Assignment
Output everything in the data exactly, leaving the pictures out.

Supplied data
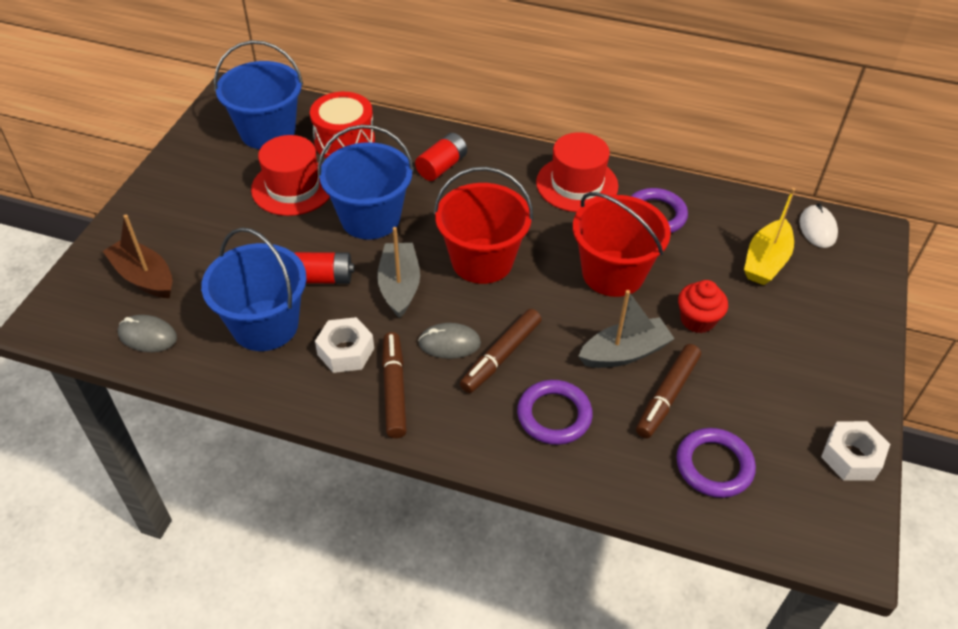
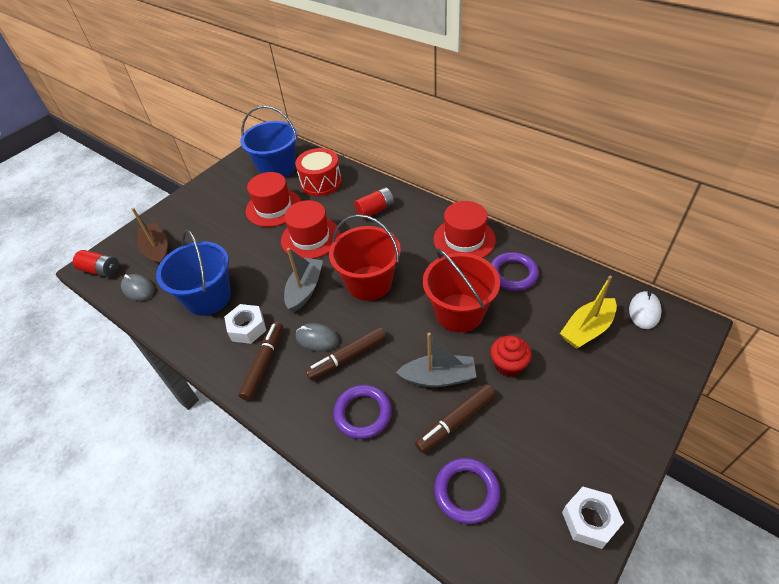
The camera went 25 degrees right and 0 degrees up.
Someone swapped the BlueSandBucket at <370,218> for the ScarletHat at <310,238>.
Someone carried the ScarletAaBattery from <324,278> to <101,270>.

Task answer
The camera went 25 degrees right and 0 degrees up.
Someone swapped the BlueSandBucket at <370,218> for the ScarletHat at <310,238>.
Someone carried the ScarletAaBattery from <324,278> to <101,270>.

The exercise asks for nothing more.